Below are the data; count the lines with the string "added" in them and give that number only.

__THE RECORDS__.
━━━━━━━━━━━━━━━━━━━━━━━━━━━━━━
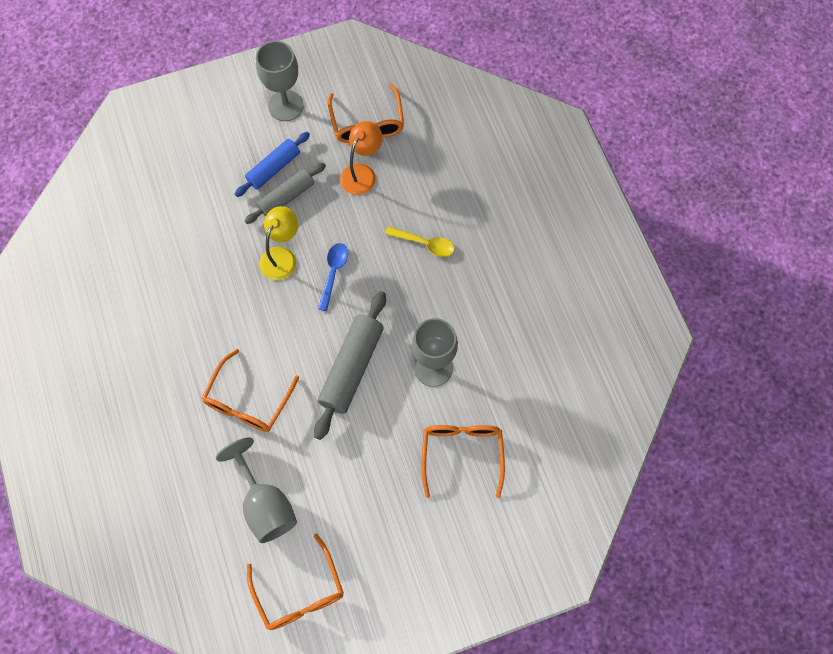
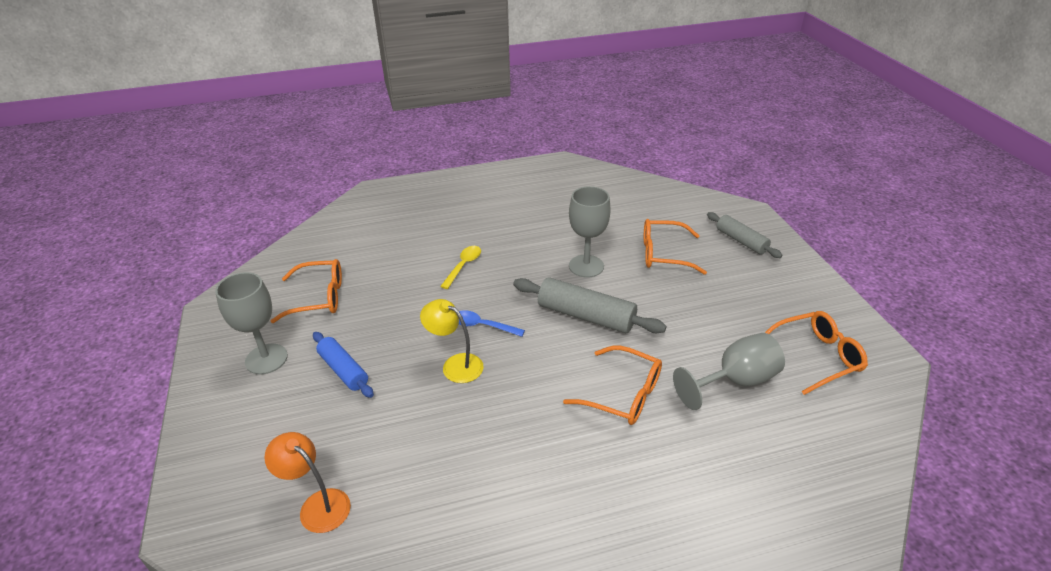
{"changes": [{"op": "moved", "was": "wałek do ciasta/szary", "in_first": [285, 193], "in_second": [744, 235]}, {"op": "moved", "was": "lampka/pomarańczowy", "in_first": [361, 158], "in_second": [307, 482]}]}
━━━━━━━━━━━━━━━━━━━━━━━━━━━━━━
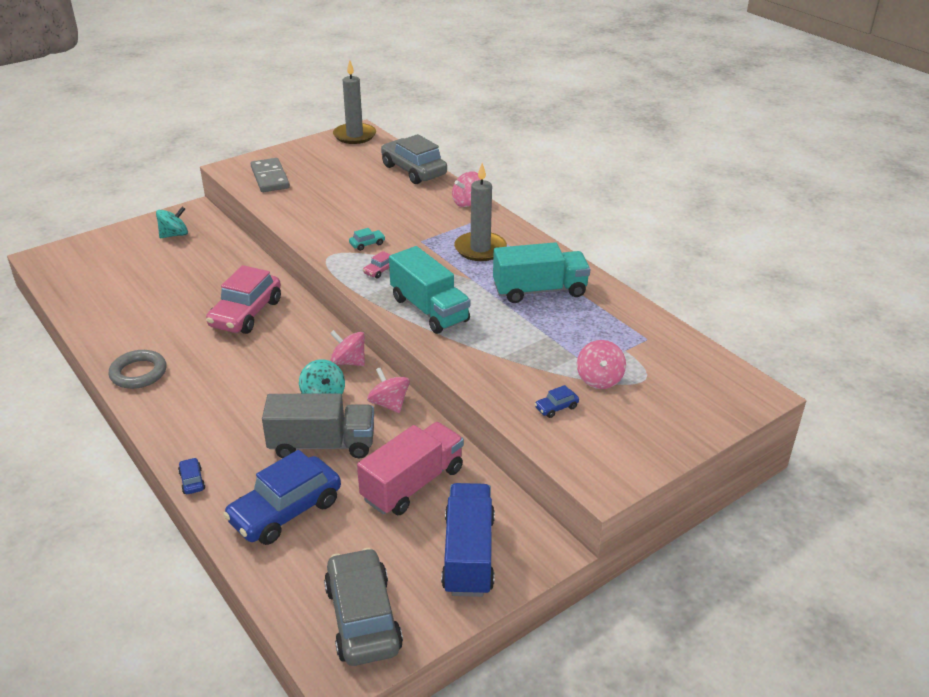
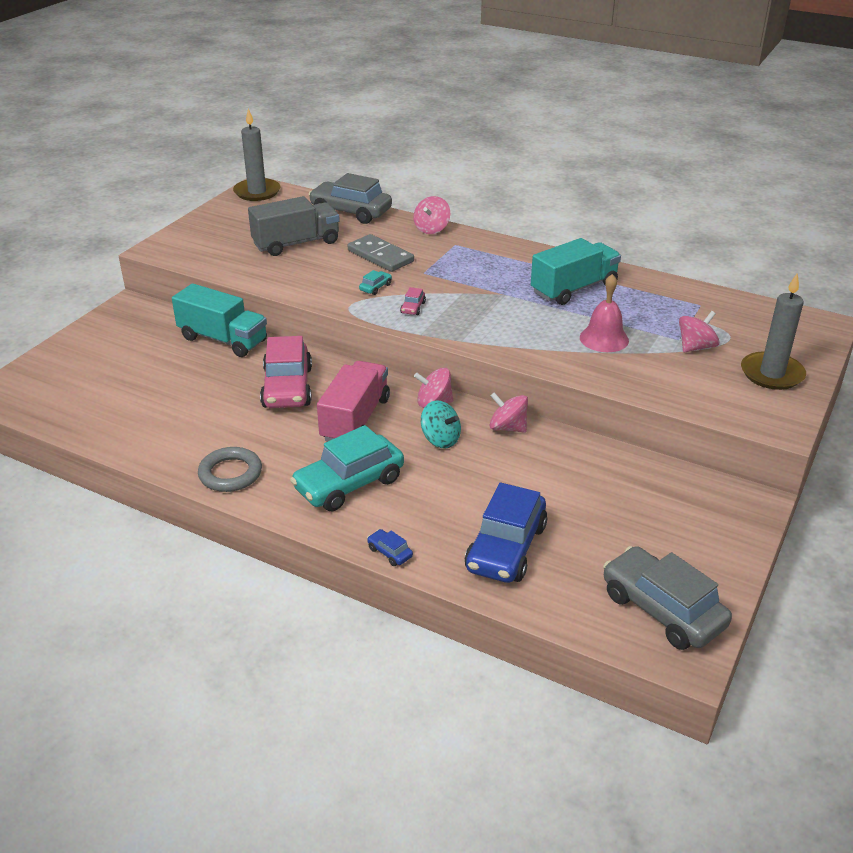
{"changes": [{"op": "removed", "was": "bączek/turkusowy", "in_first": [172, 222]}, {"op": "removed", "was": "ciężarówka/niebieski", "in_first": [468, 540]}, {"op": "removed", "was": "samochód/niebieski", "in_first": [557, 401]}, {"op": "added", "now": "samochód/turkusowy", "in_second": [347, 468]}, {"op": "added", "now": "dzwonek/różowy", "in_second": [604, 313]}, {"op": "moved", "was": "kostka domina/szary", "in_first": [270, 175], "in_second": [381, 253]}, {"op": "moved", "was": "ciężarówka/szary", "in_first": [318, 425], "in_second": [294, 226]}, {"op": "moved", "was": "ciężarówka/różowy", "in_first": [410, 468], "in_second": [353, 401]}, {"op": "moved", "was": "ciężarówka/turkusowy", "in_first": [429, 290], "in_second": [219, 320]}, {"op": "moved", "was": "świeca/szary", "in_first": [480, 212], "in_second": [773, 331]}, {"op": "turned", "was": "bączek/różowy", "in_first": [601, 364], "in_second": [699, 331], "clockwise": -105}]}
━━━━━━━━━━━━━━━━━━━━━━━━━━━━━━
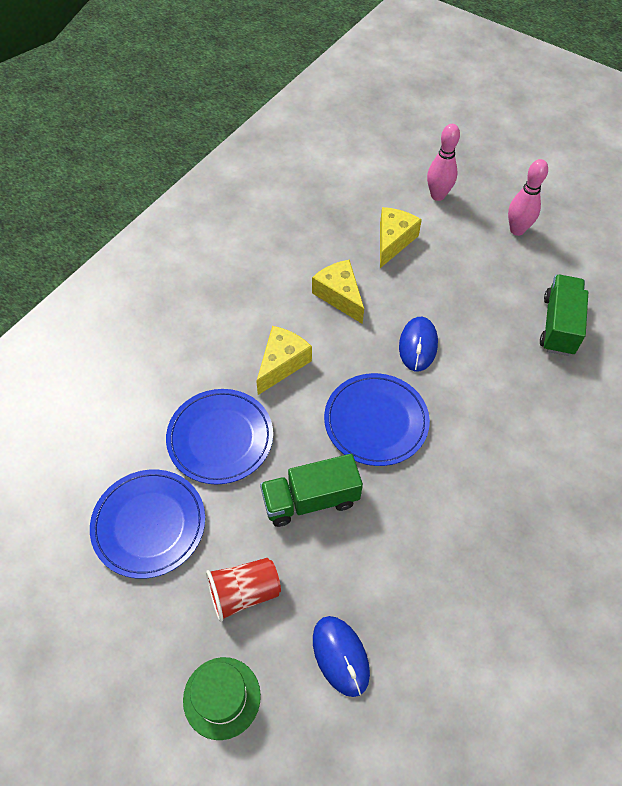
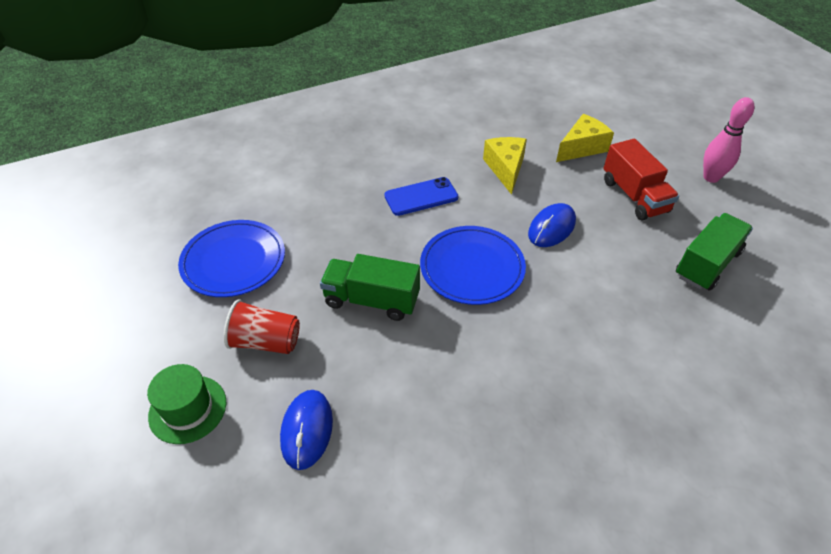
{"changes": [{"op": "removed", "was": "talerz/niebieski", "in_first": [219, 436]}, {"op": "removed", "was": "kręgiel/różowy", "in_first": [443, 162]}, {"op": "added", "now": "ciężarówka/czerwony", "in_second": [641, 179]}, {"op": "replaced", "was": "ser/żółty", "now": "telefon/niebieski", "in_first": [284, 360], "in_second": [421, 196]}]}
━━━━━━━━━━━━━━━━━━━━━━━━━━━━━━
__OUTPUT FOR THIS TASK__. 2